The task:
Your answer should consist only of the records, copied exactly, with the images removed.

Given records:
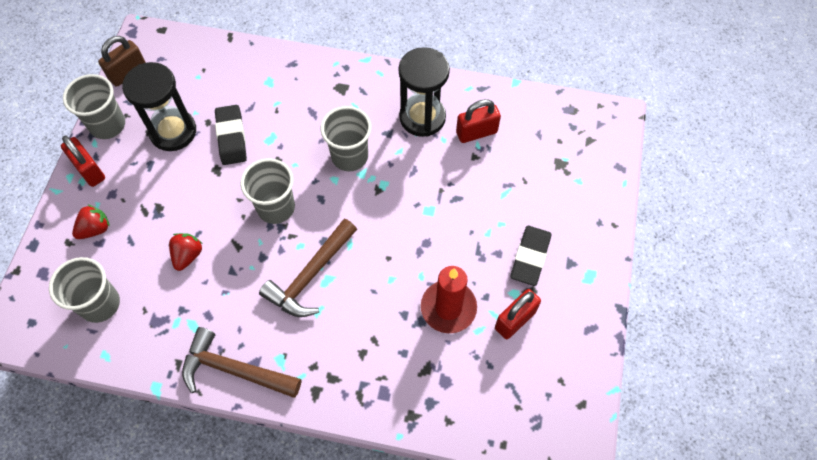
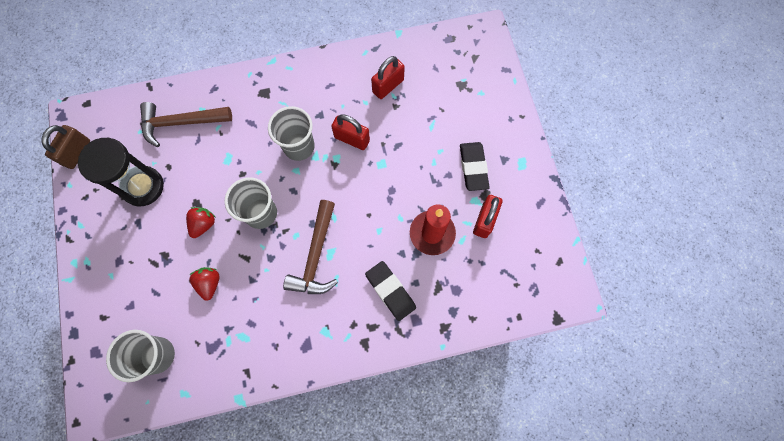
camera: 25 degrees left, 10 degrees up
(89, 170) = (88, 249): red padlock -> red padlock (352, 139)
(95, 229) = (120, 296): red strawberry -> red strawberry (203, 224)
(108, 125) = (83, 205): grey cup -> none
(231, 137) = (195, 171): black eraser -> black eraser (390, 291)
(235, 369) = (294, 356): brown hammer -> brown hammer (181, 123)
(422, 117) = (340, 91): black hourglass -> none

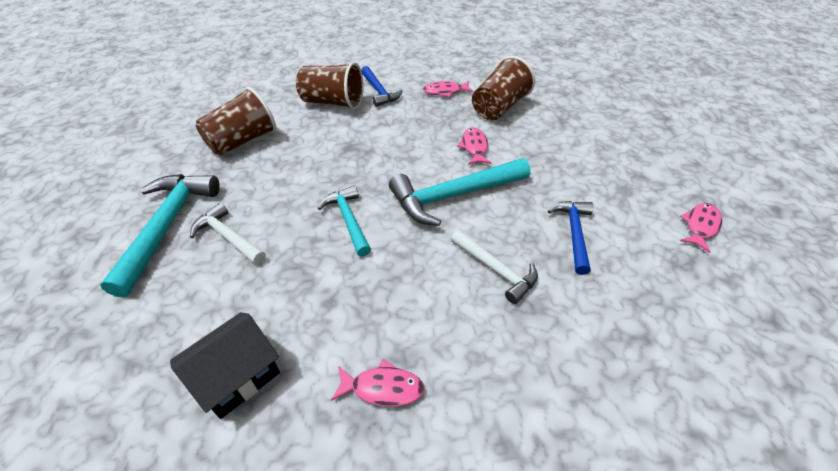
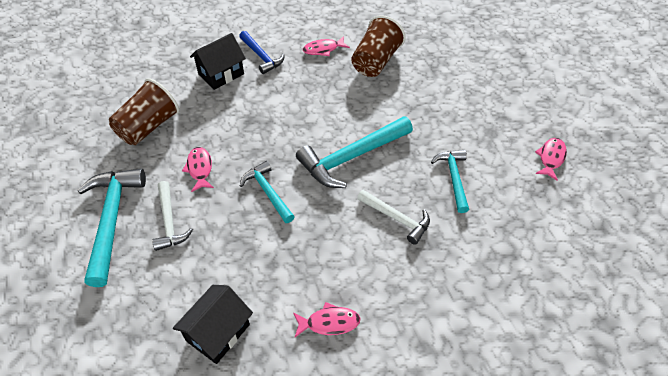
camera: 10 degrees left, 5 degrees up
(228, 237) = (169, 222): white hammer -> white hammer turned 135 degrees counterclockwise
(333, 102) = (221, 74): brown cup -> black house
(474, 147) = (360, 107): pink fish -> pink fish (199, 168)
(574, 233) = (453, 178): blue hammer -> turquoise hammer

The answer:
camera: 25 degrees left, 10 degrees up
(89, 170) = (88, 249): red padlock -> red padlock (352, 139)
(95, 229) = (120, 296): red strawberry -> red strawberry (203, 224)
(108, 125) = (83, 205): grey cup -> none
(231, 137) = (195, 171): black eraser -> black eraser (390, 291)
(235, 369) = (294, 356): brown hammer -> brown hammer (181, 123)
(422, 117) = (340, 91): black hourglass -> none

camera: 10 degrees left, 5 degrees up
(228, 237) = (169, 222): white hammer -> white hammer turned 135 degrees counterclockwise
(333, 102) = (221, 74): brown cup -> black house
(474, 147) = (360, 107): pink fish -> pink fish (199, 168)
(574, 233) = (453, 178): blue hammer -> turquoise hammer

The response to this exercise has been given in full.